** Records to process follows **
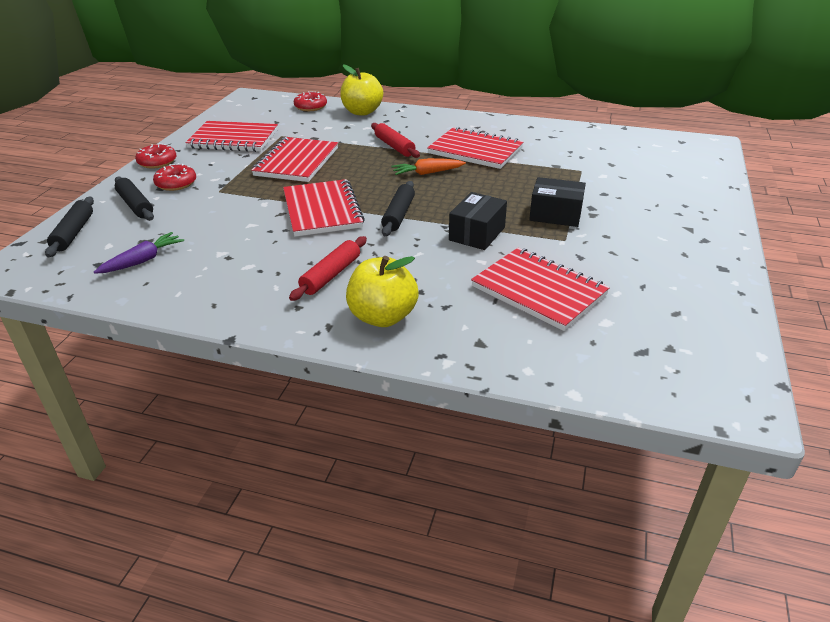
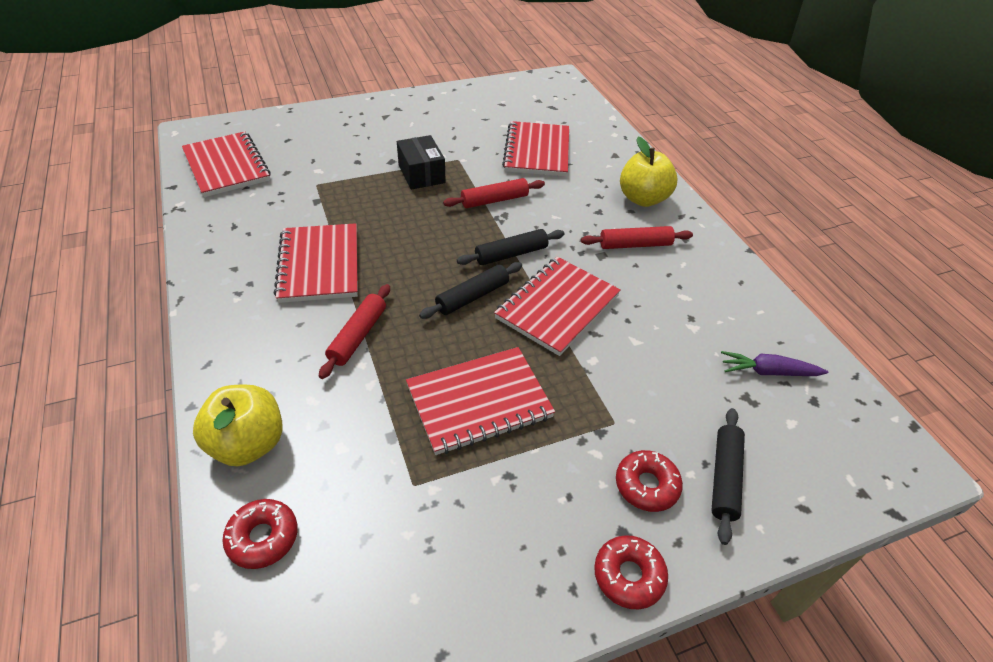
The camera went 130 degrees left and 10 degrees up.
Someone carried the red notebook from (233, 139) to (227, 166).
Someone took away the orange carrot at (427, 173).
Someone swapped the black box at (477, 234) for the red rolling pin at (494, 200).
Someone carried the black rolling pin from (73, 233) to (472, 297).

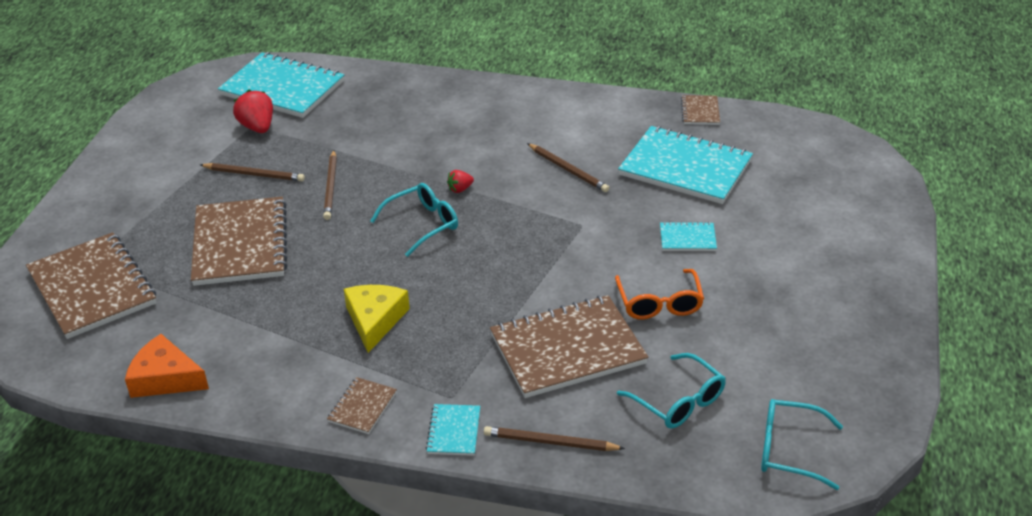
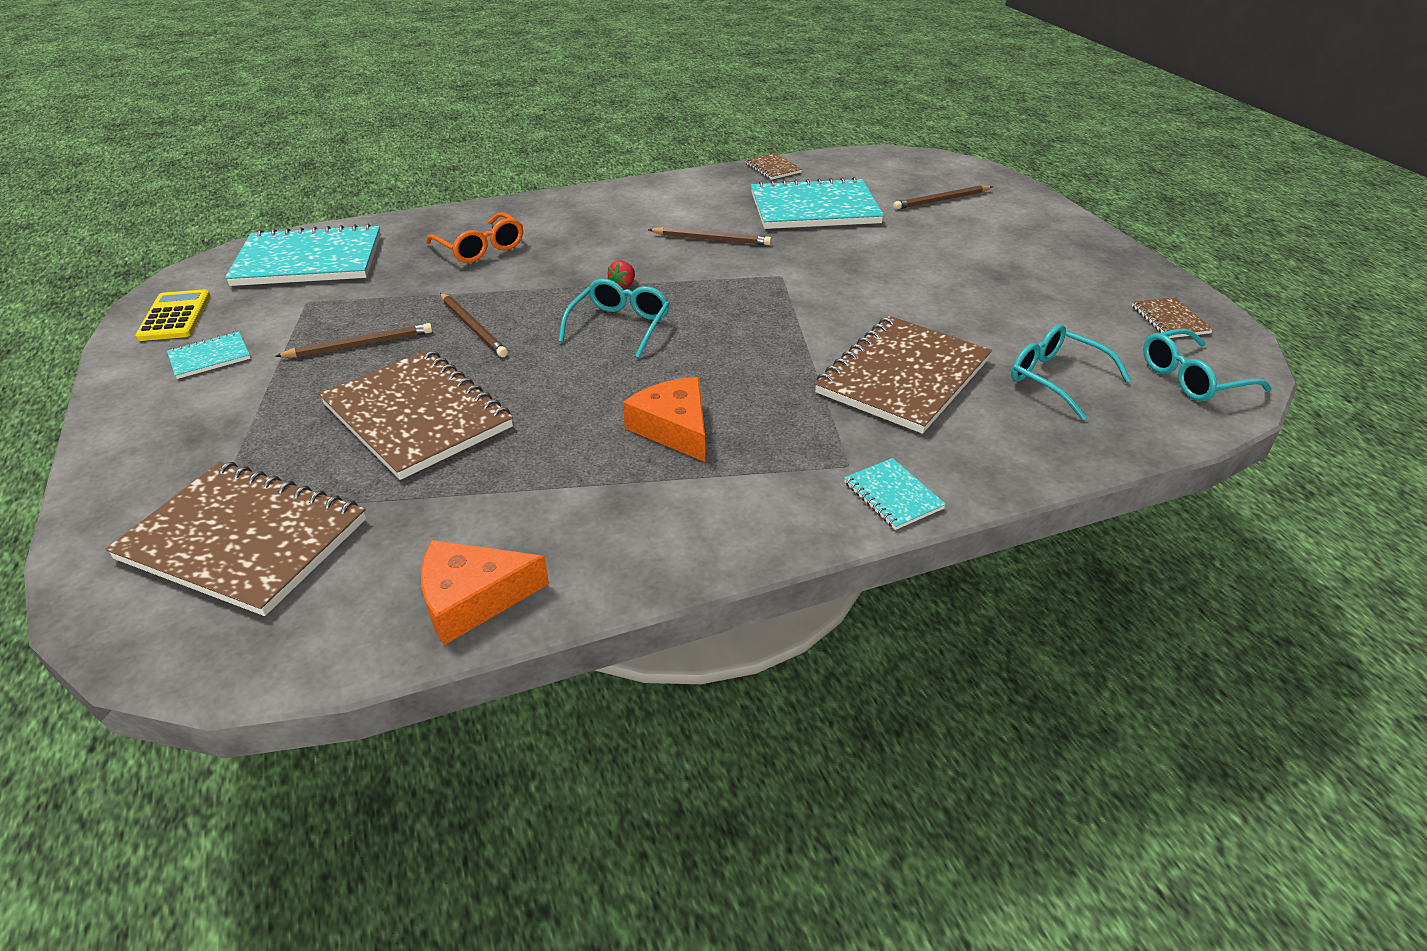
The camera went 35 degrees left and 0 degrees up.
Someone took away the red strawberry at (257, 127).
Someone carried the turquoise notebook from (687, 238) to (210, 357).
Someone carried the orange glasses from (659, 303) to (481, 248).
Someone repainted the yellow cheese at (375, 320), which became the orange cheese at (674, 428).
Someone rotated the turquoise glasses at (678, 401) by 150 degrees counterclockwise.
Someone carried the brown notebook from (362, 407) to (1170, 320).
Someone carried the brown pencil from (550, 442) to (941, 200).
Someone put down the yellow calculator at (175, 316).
** End of Records to process **
Through the line containing "Someone swapped the" and no further, restate the data above word for word from its first line, leaving out pictures.

## Answer to this task
The camera went 130 degrees left and 10 degrees up.
Someone carried the red notebook from (233, 139) to (227, 166).
Someone took away the orange carrot at (427, 173).
Someone swapped the black box at (477, 234) for the red rolling pin at (494, 200).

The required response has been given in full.